## What is needed
Your task is to restate word for word the lines in the material below, from the one with "R101: 3.3k (+9V, N_11) -> 56k (+9V, N_11)" up to and including the one with "U3 pin NC: GND -> none". Do not carry over the pictures.

:: Data extract ::

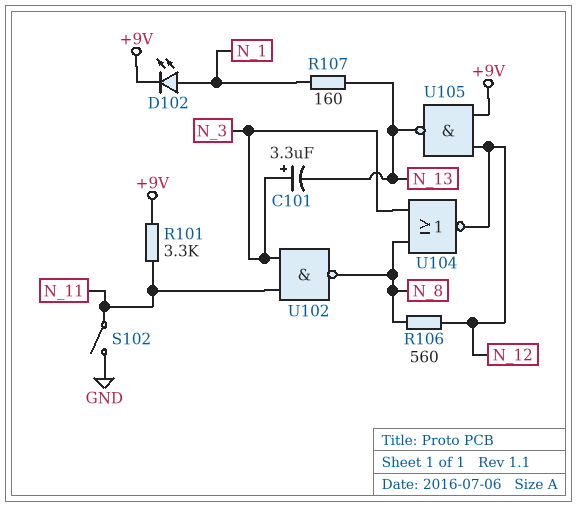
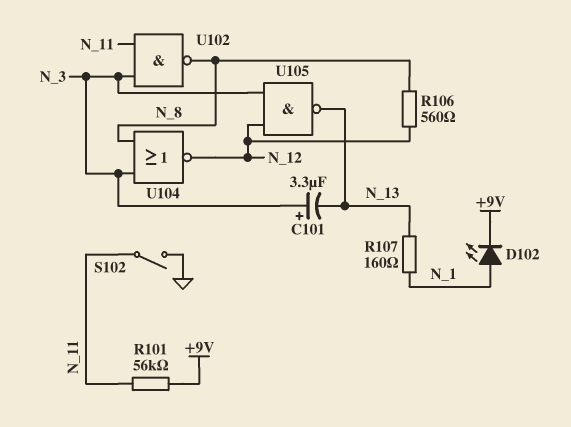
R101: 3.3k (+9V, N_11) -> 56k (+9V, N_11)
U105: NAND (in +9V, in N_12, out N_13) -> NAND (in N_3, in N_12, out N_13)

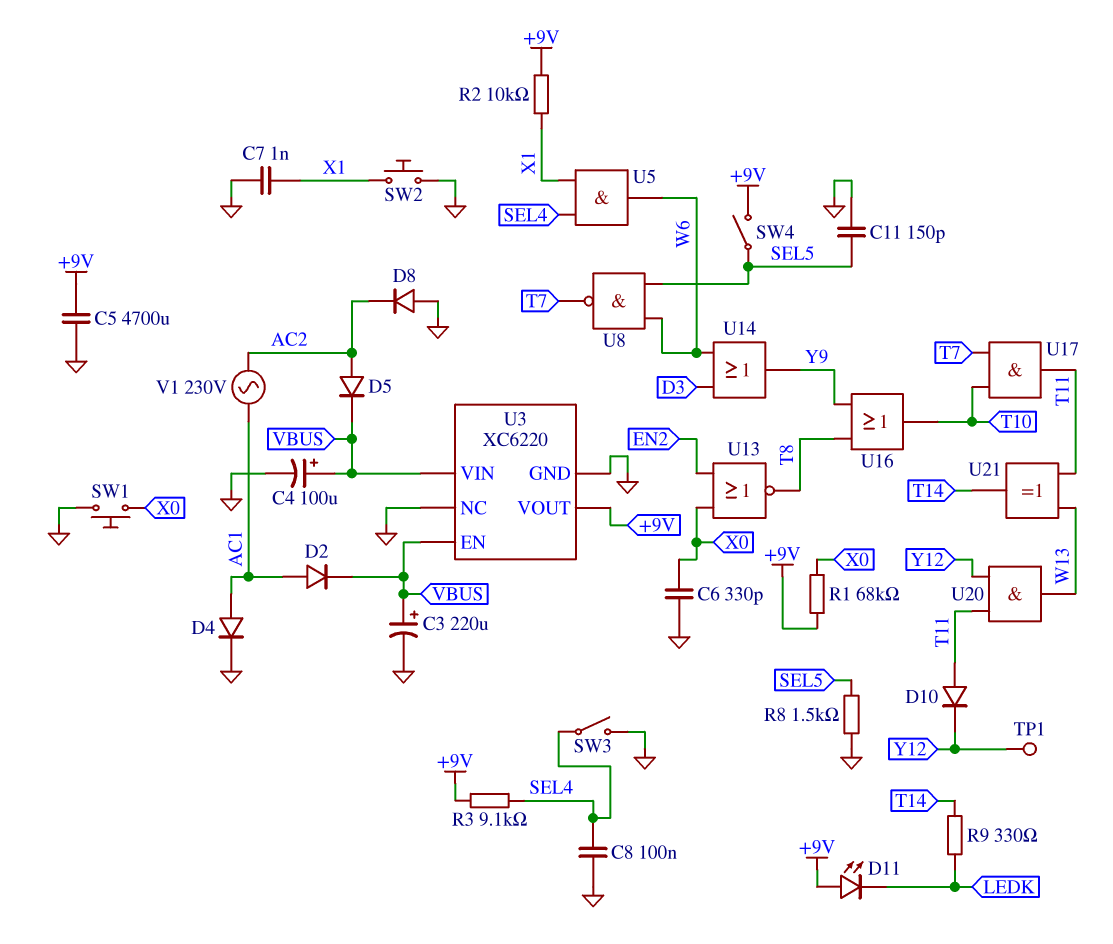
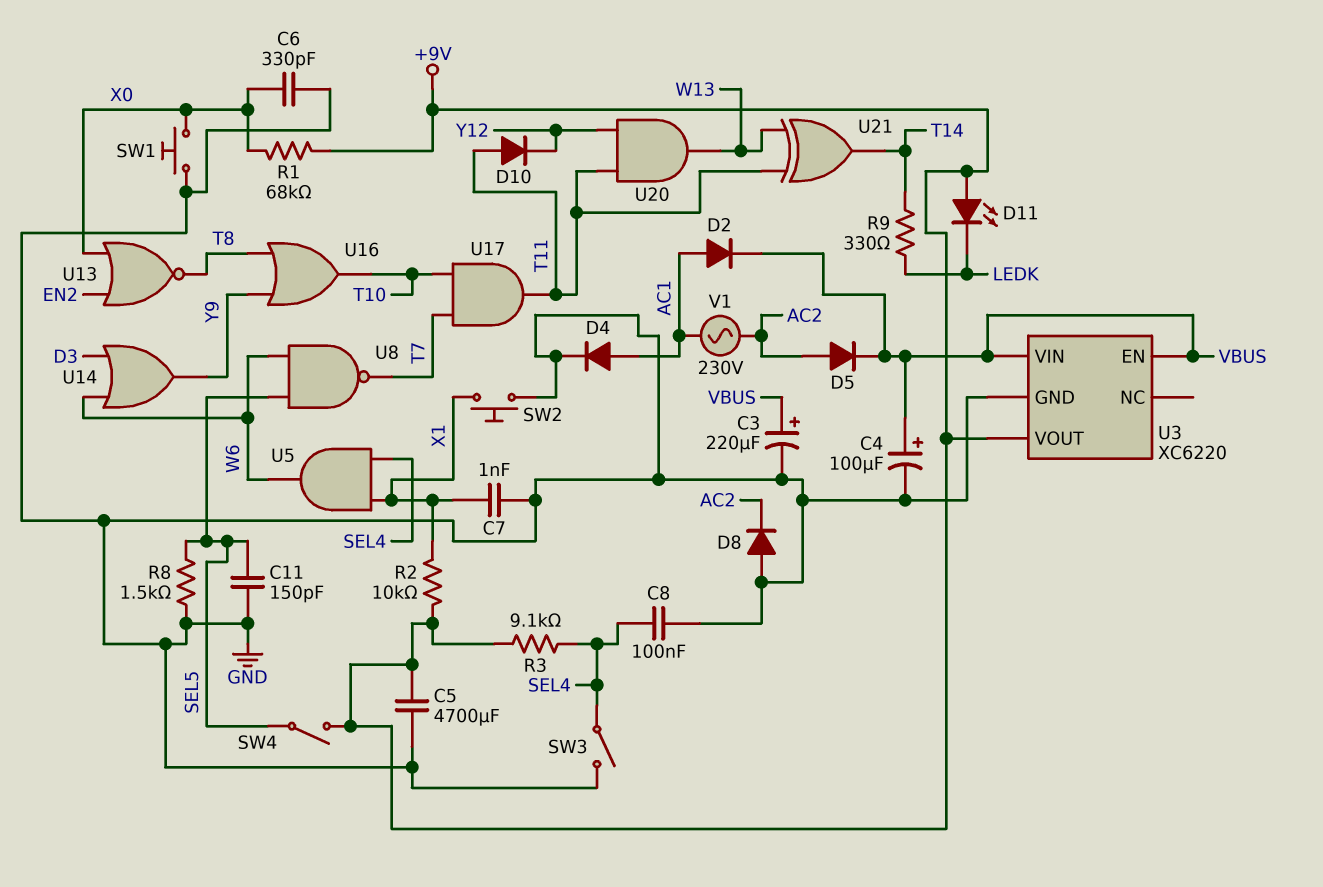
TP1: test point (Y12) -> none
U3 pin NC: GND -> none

:::
:: Data extract ::

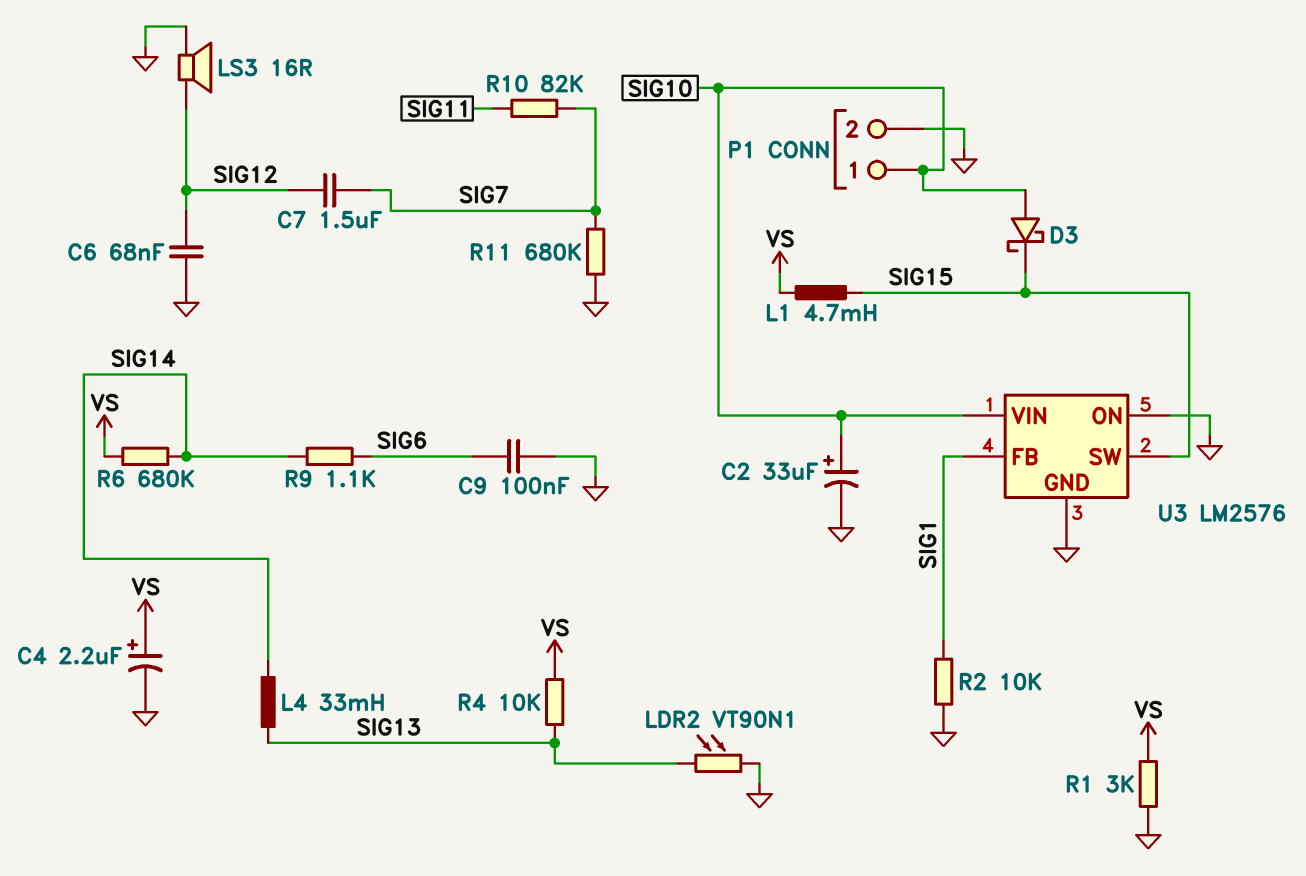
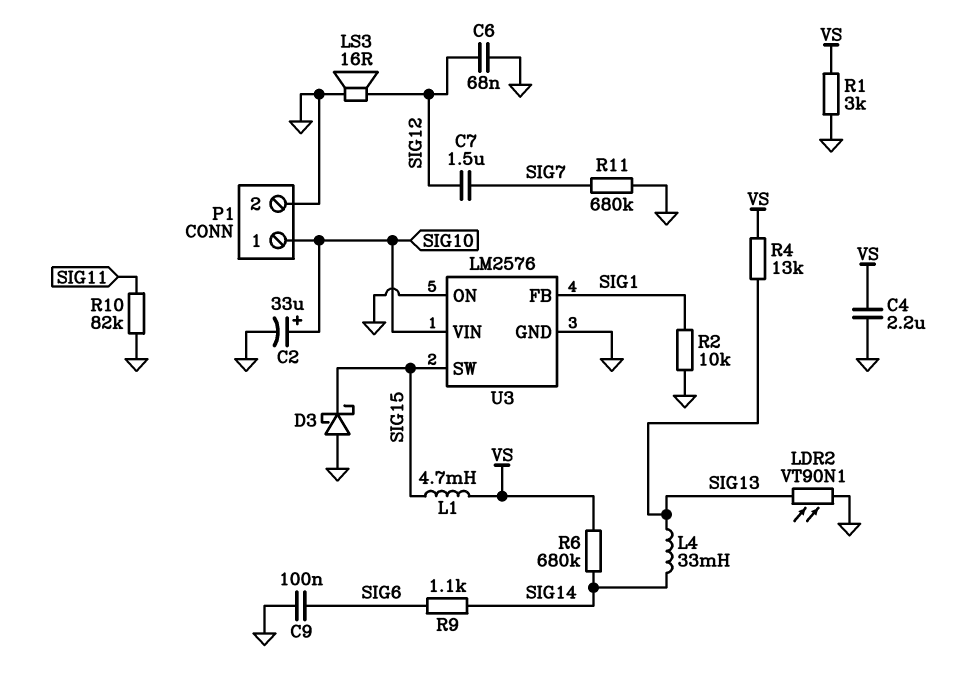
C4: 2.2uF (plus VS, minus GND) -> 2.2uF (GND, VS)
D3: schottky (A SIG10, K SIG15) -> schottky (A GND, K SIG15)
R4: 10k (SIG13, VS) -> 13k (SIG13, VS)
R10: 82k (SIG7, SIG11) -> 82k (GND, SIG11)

:::
:: Data extract ::

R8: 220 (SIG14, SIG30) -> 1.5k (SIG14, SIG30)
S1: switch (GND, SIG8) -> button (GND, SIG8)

:::

## Output of the task
R101: 3.3k (+9V, N_11) -> 56k (+9V, N_11)
U105: NAND (in +9V, in N_12, out N_13) -> NAND (in N_3, in N_12, out N_13)

TP1: test point (Y12) -> none
U3 pin NC: GND -> none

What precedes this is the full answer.